**EXERCISE AIM**
Retype the records in full, and please keep the pictures out of the copy.

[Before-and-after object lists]
--- START ---

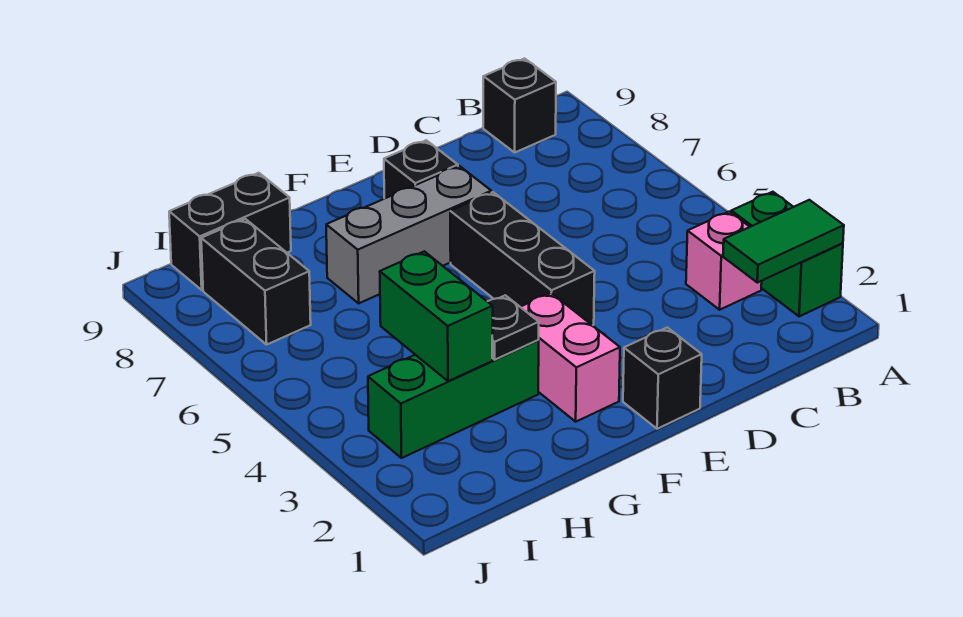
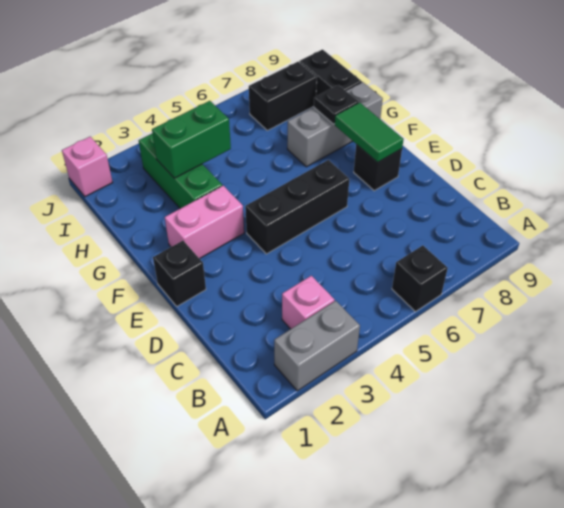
green brick A2:A3 level 1 -> grey brick A2:A3 level 1
green tile A2:B2 level 2 -> green tile E8:F8 level 2
black brick B9 level 1 -> black brick A6 level 1
grey brick E7:G7 level 1 -> grey brick G7:G9 level 1
black plate G3 level 2 -> black plate G8 level 2
none -> pink brick J1 level 1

--- END ---

**TASK ANSWER**
green brick A2:A3 level 1 -> grey brick A2:A3 level 1
green tile A2:B2 level 2 -> green tile E8:F8 level 2
black brick B9 level 1 -> black brick A6 level 1
grey brick E7:G7 level 1 -> grey brick G7:G9 level 1
black plate G3 level 2 -> black plate G8 level 2
none -> pink brick J1 level 1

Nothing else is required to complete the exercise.